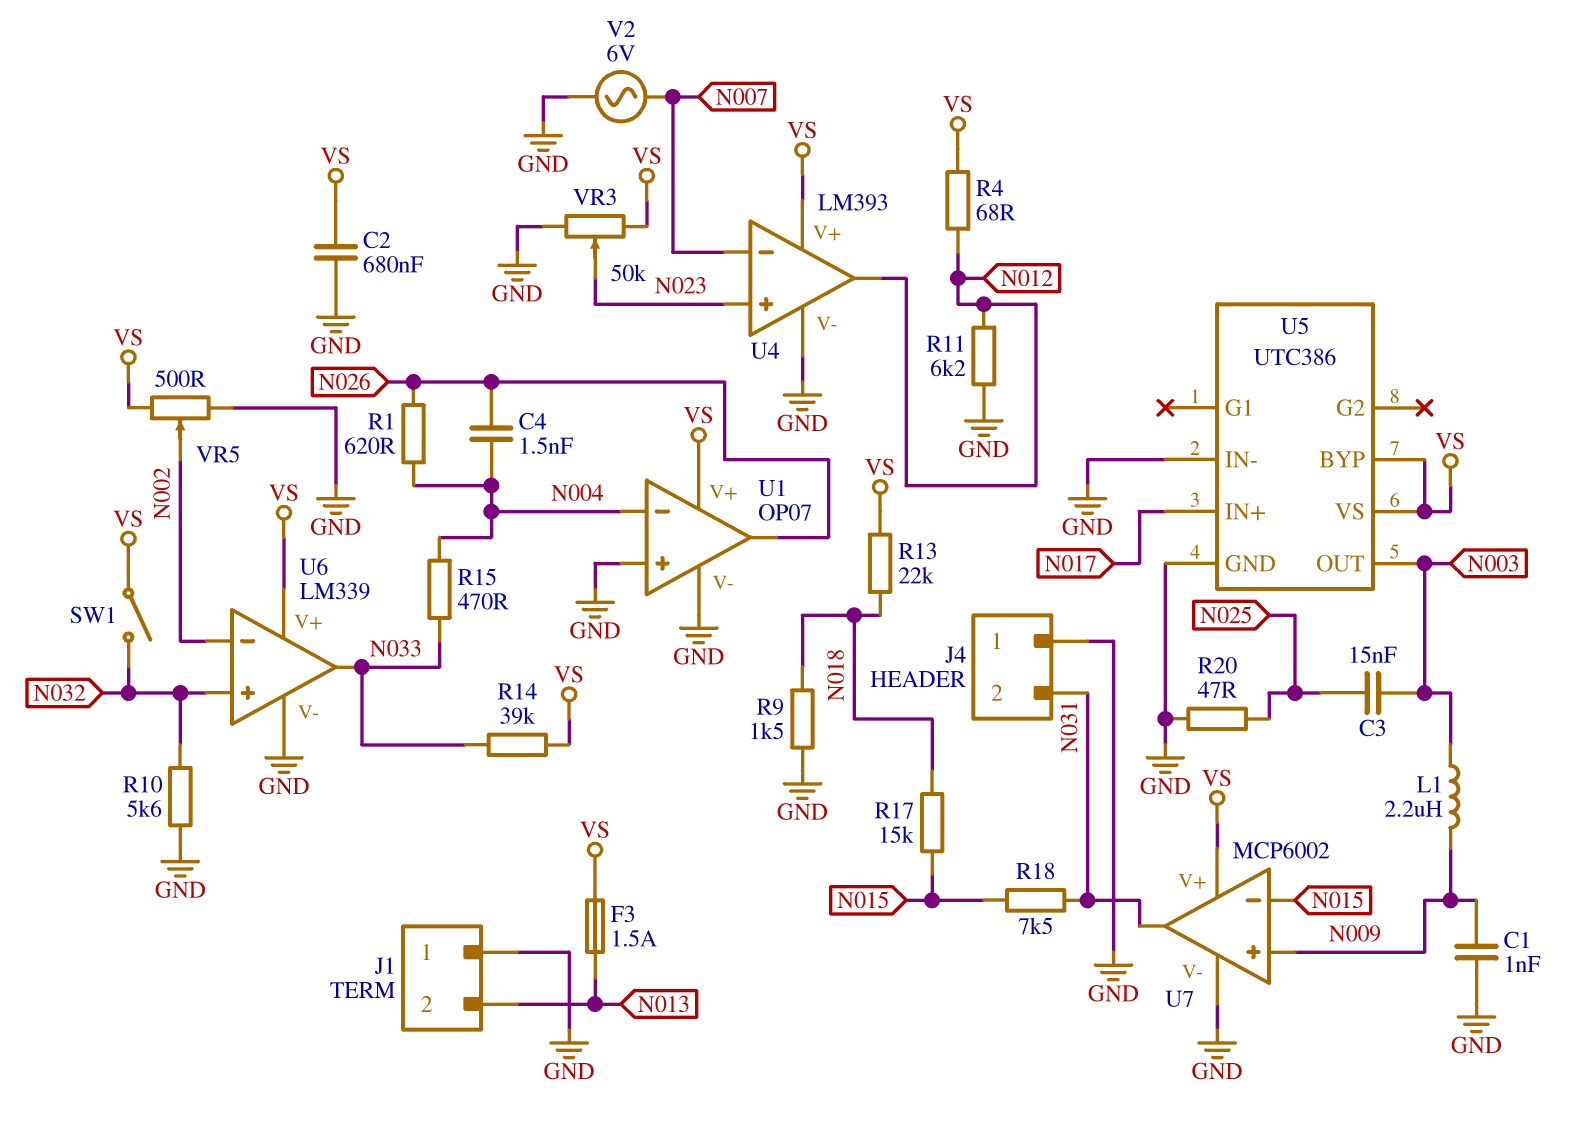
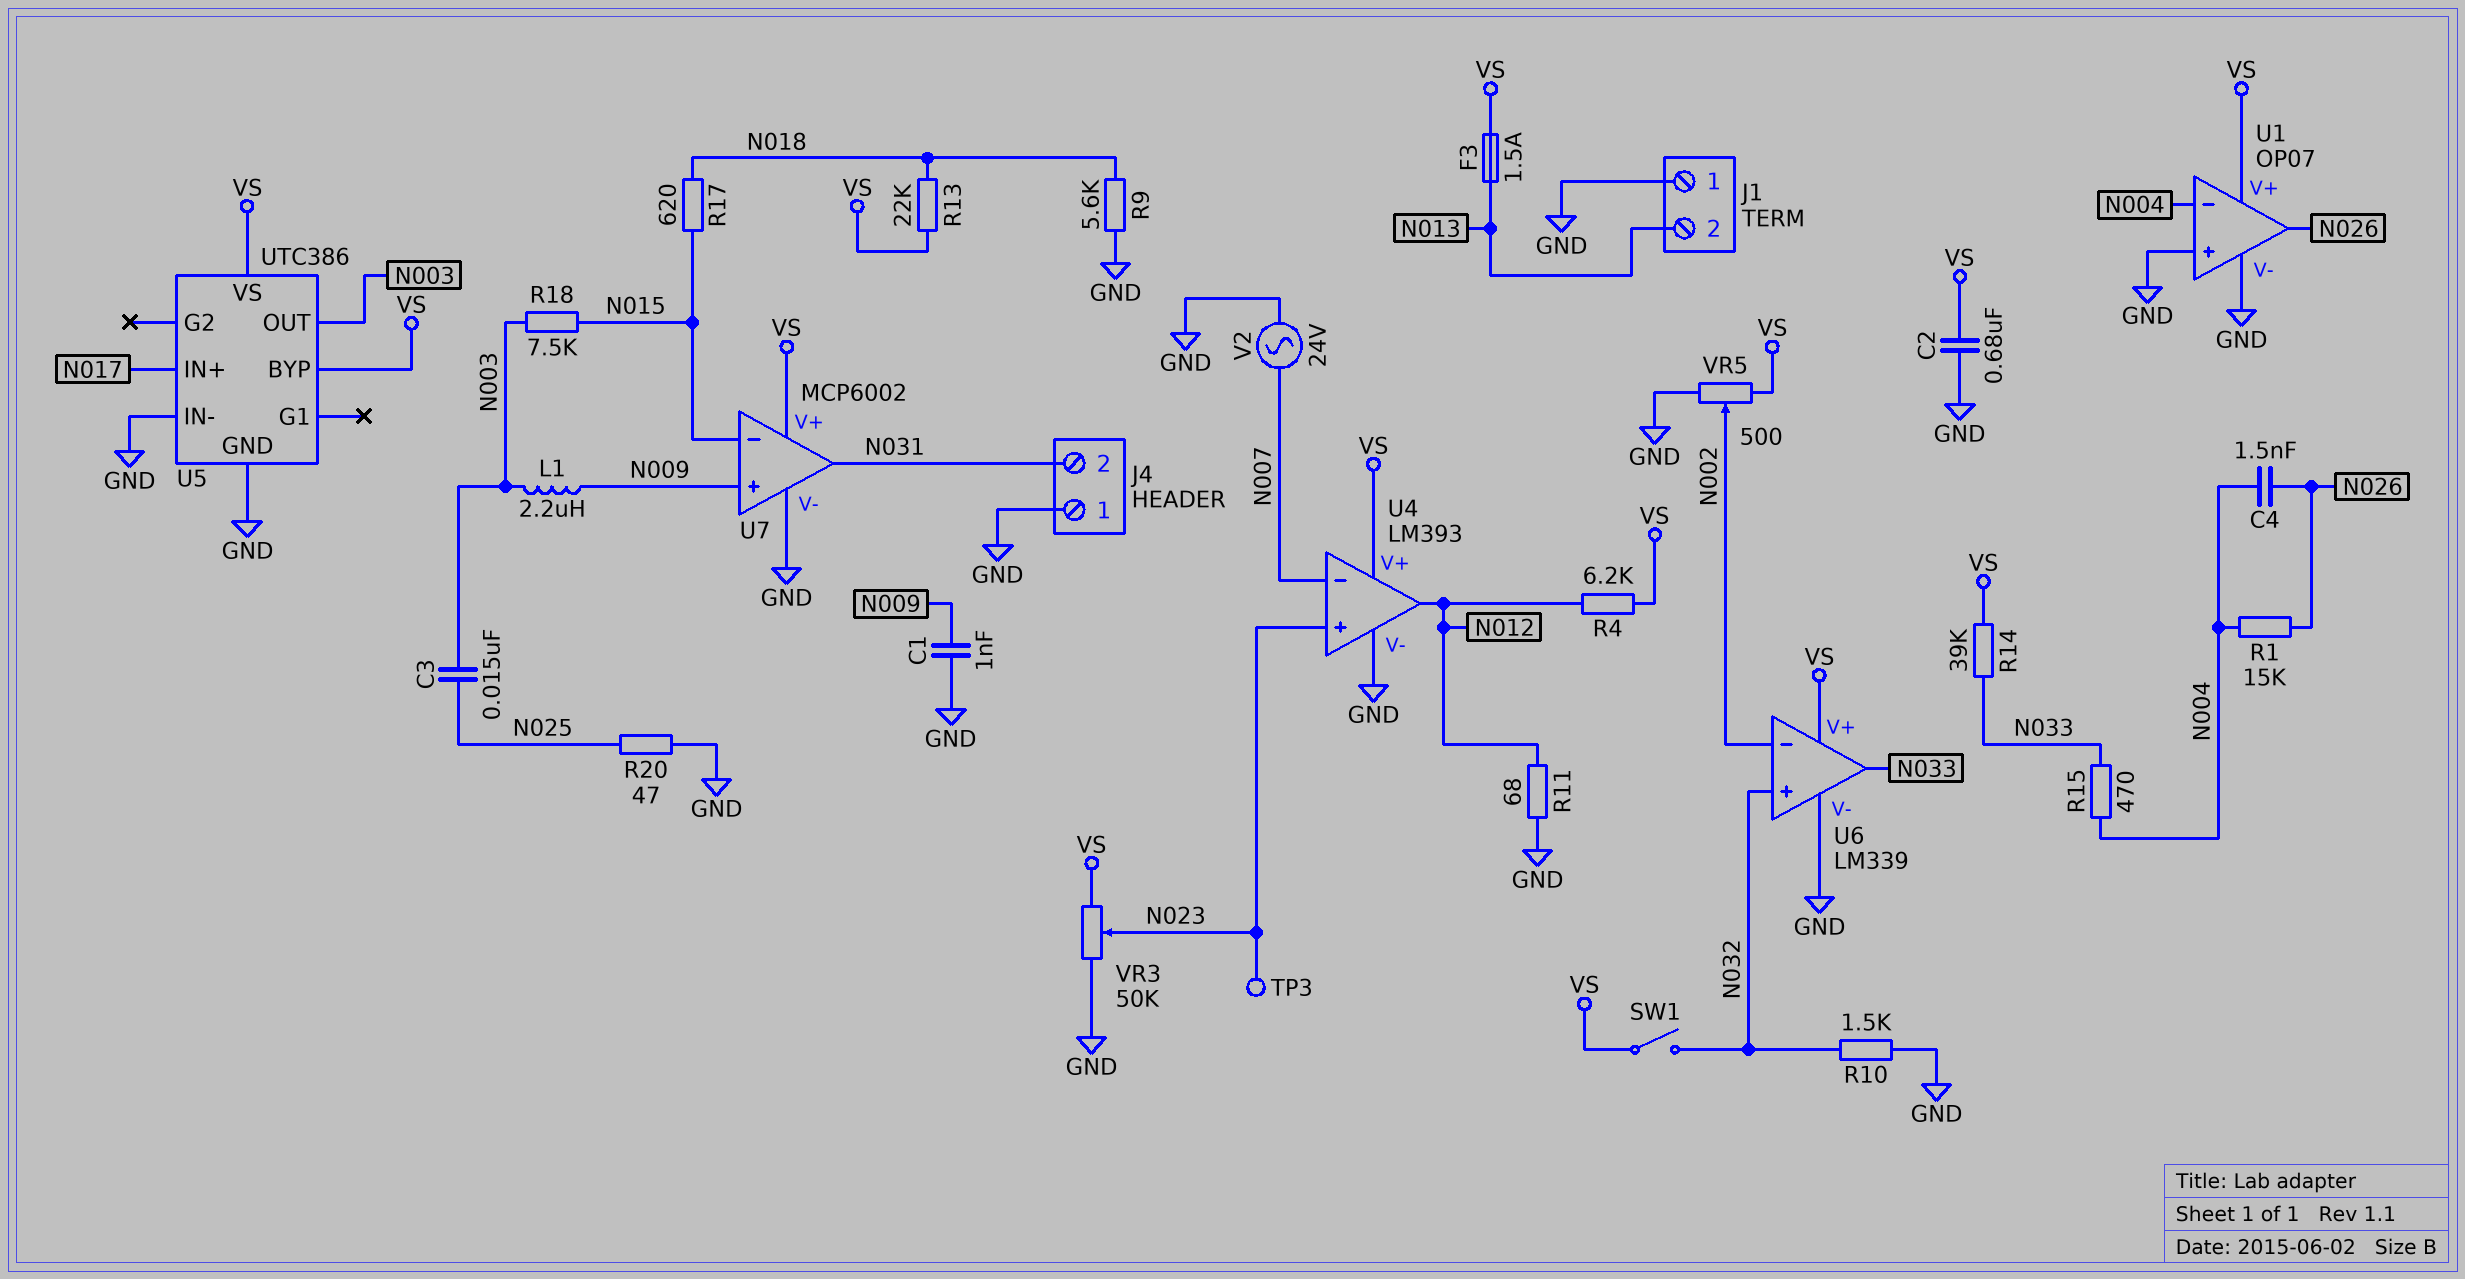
R1: 620 (N004, N026) -> 15k (N004, N026)
R4: 68 (N012, VS) -> 6.2k (N012, VS)
R9: 1.5k (GND, N018) -> 5.6k (GND, N018)
R10: 5.6k (GND, N032) -> 1.5k (GND, N032)
R11: 6.2k (GND, N012) -> 68 (GND, N012)
R17: 15k (N015, N018) -> 620 (N015, N018)
R18: 7.5k (N015, N031) -> 7.5k (N003, N015)
TP3: none -> test point (N023)
V2: AC 6V (GND, N007) -> AC 24V (GND, N007)

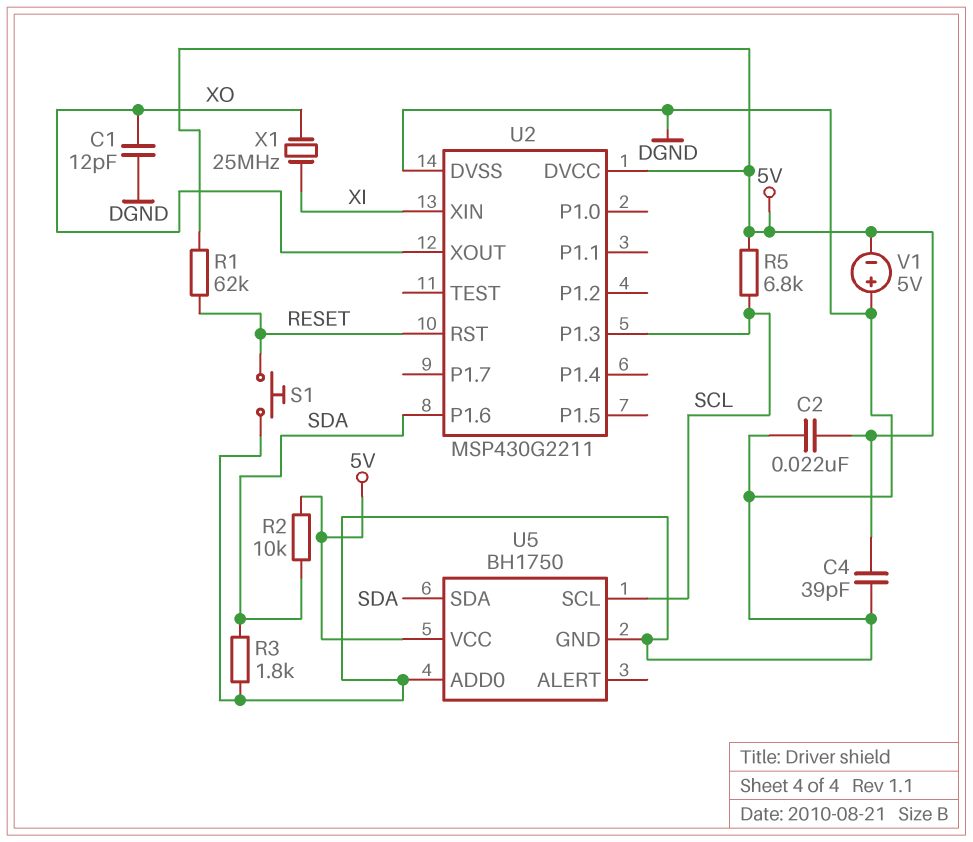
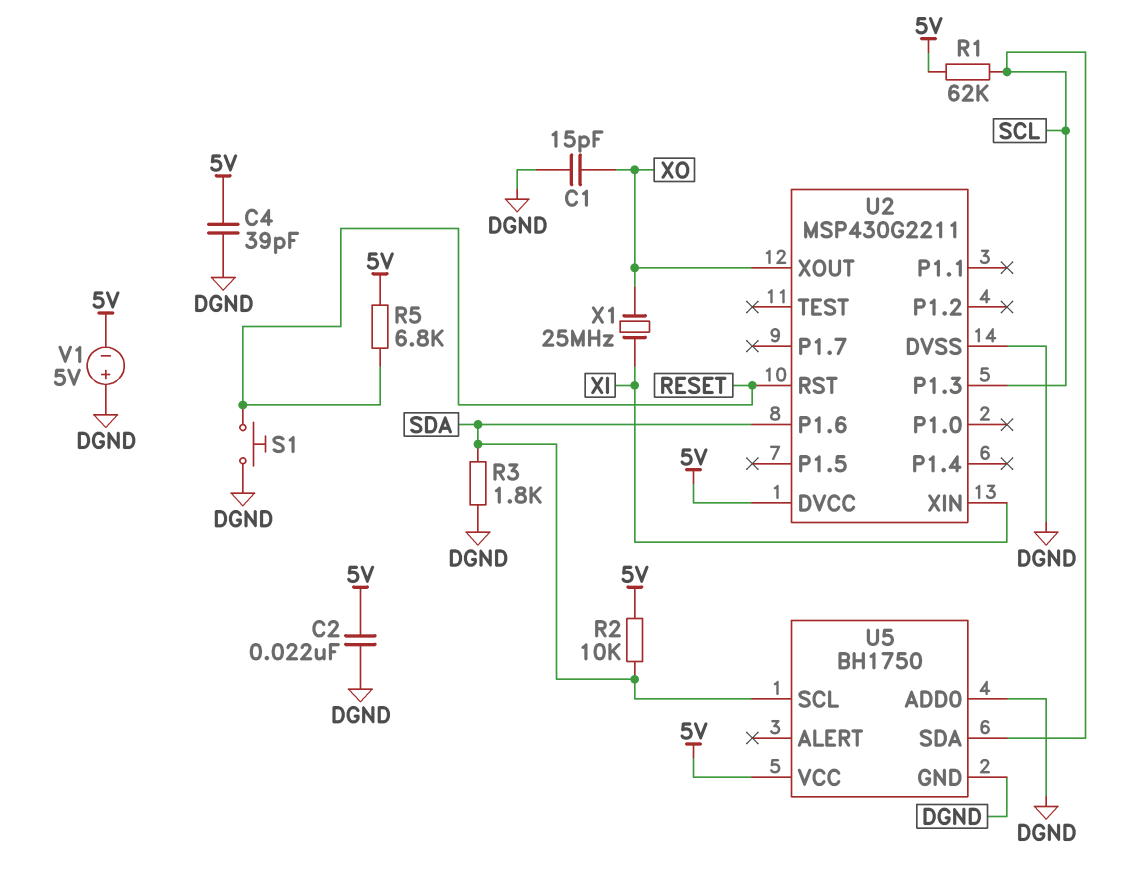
C1: 12pF (DGND, XO) -> 15pF (DGND, XO)
R1: 62k (5V, RESET) -> 62k (5V, SCL)
R5: 6.8k (5V, SCL) -> 6.8k (5V, RESET)
U5 pin SCL: SCL -> SDA
U5 pin SDA: SDA -> SCL

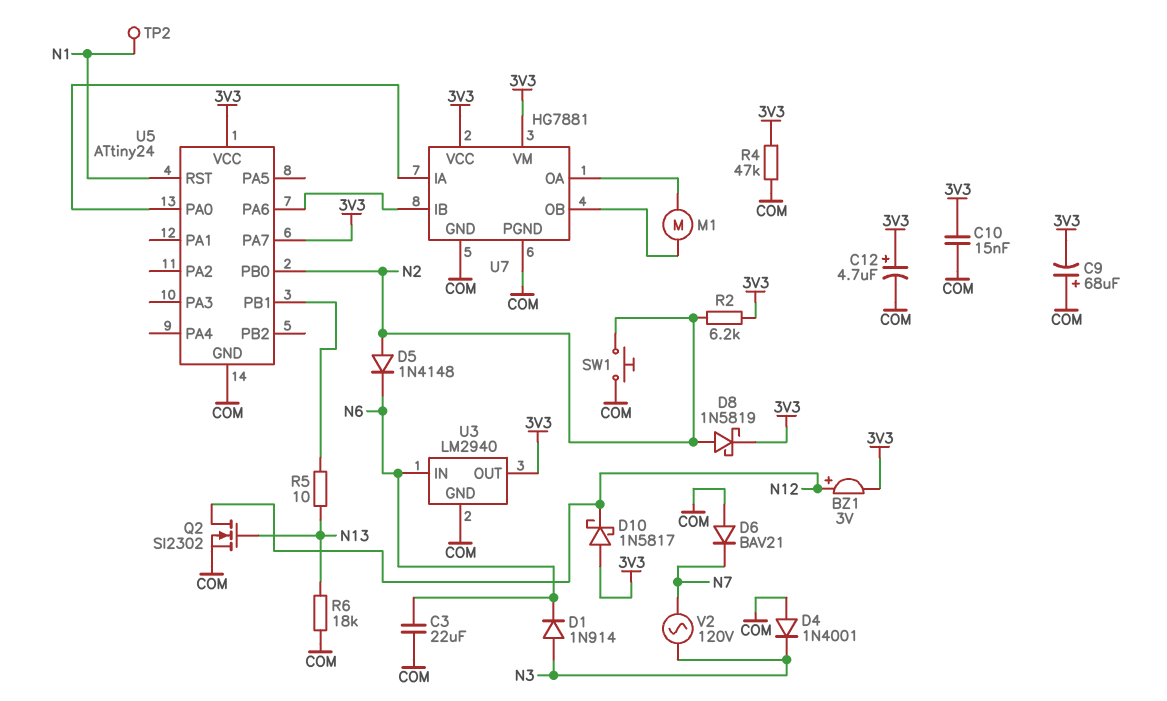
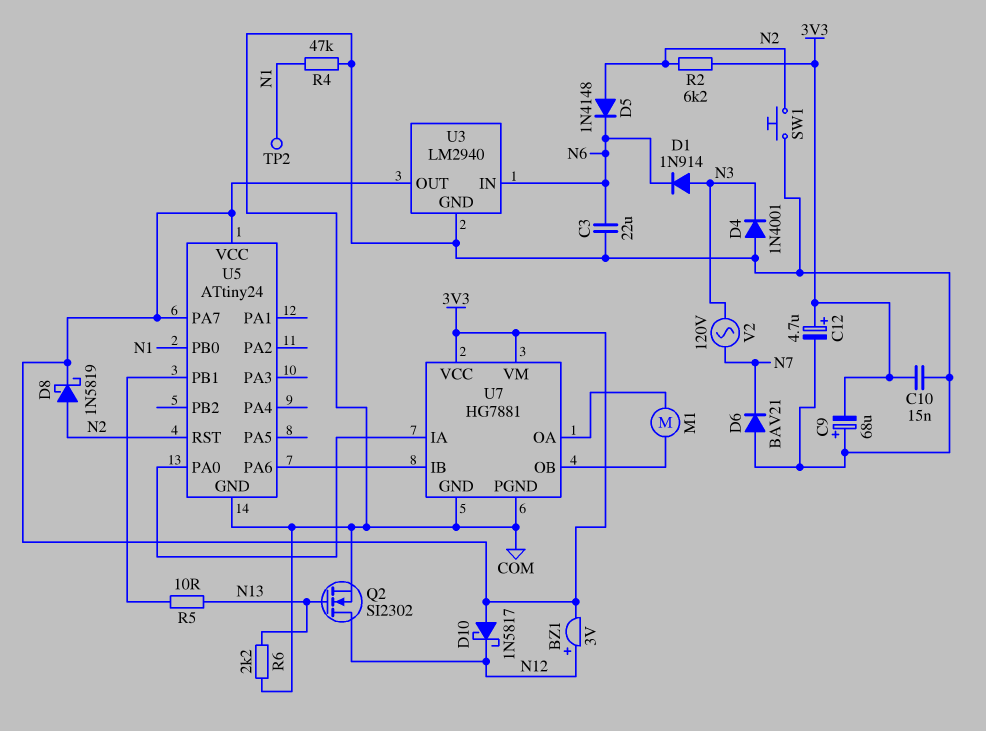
R4: 47k (3V3, COM) -> 47k (COM, N1)
R6: 18k (COM, N13) -> 2.2k (COM, N13)
U5 pin PB0: N2 -> N1
U5 pin RST: N1 -> N2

* * * * *

- [ASSIGNED TASK]:
Locate "U5 pin SDA: SDA -> SCL" in the entries above. Copy, exactly and only, the lines from that line to the end, leaving out the pictures.

- [ANSWER TO THIS PROBLEM]:
U5 pin SDA: SDA -> SCL

R4: 47k (3V3, COM) -> 47k (COM, N1)
R6: 18k (COM, N13) -> 2.2k (COM, N13)
U5 pin PB0: N2 -> N1
U5 pin RST: N1 -> N2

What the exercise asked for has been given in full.